- [Data extracts]
==================================================

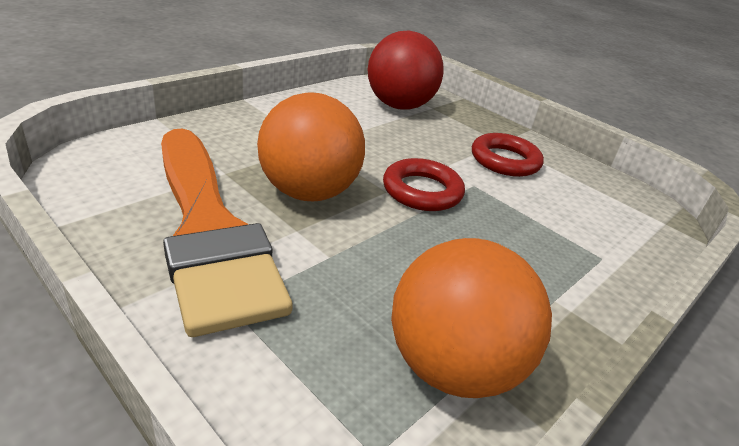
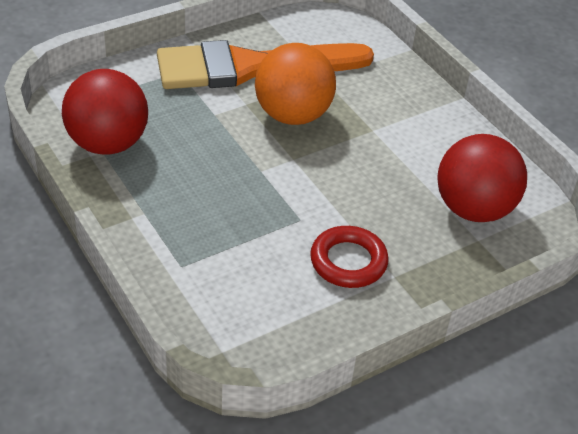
camera: 105 degrees right, 10 degrees up
(422, 191) = (291, 180): red ring -> none
(452, 366) = (108, 143): orange ball -> red ball

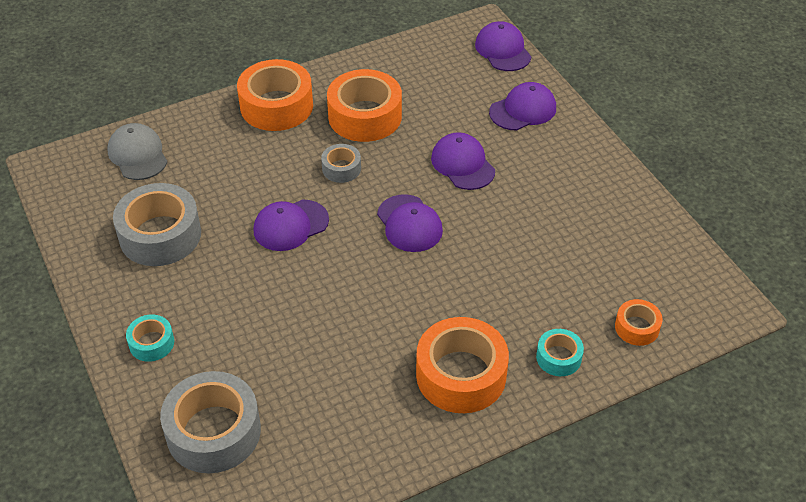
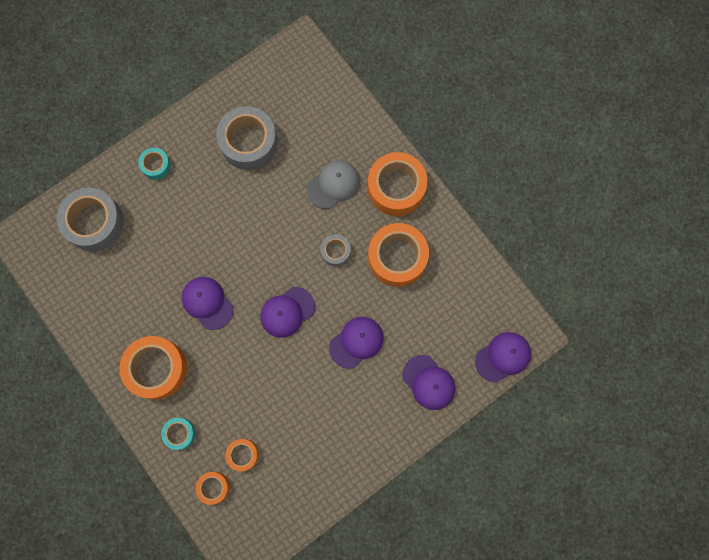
camera: 80 degrees right, 30 degrees up
(138, 155) = (324, 102): grey cap -> grey cap (333, 185)
(290, 225) = (272, 228): purple cap -> purple cap (207, 303)
(594, 291) = (243, 454): none -> orange tape

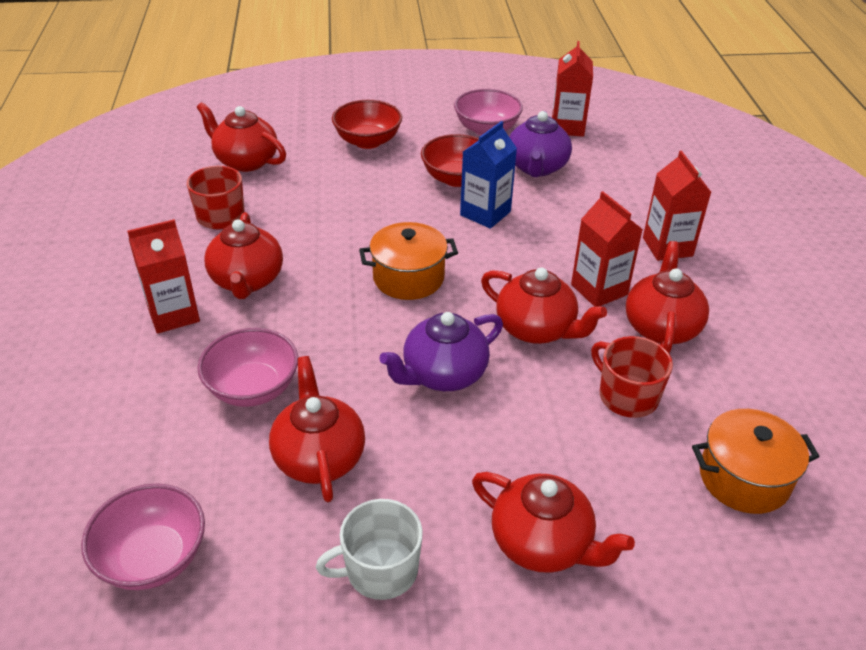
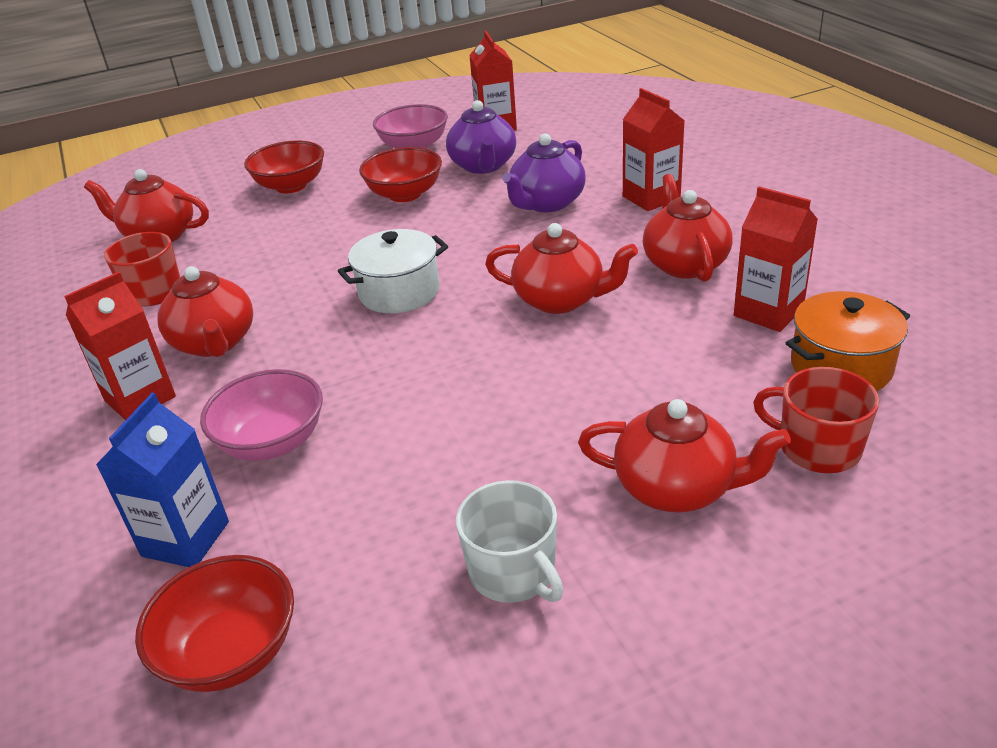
camera: 15 degrees left, 5 degrees down
(153, 558) = (231, 652): pink bowl -> red bowl
(319, 457) = (385, 485): red teapot -> none
(380, 570) = (513, 572): white mug -> white mug turned 90 degrees counterclockwise
(408, 278) = (399, 292): orange pot -> white pot
(443, 374) = (484, 367): purple teapot -> purple teapot (546, 203)
(485, 213) = (451, 216): blue carton -> blue carton (185, 539)
(599, 289) = (605, 250): red carton -> red carton (768, 312)
(627, 396) = (685, 331): red mug -> red mug (817, 448)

==================================================

A verbatim rendering of the listing above is required, without any of its pictures.

camera: 105 degrees right, 10 degrees up
(422, 191) = (291, 180): red ring -> none
(452, 366) = (108, 143): orange ball -> red ball

camera: 80 degrees right, 30 degrees up
(138, 155) = (324, 102): grey cap -> grey cap (333, 185)
(290, 225) = (272, 228): purple cap -> purple cap (207, 303)
(594, 291) = (243, 454): none -> orange tape

camera: 15 degrees left, 5 degrees down
(153, 558) = (231, 652): pink bowl -> red bowl
(319, 457) = (385, 485): red teapot -> none
(380, 570) = (513, 572): white mug -> white mug turned 90 degrees counterclockwise
(408, 278) = (399, 292): orange pot -> white pot
(443, 374) = (484, 367): purple teapot -> purple teapot (546, 203)
(485, 213) = (451, 216): blue carton -> blue carton (185, 539)
(599, 289) = (605, 250): red carton -> red carton (768, 312)
(627, 396) = (685, 331): red mug -> red mug (817, 448)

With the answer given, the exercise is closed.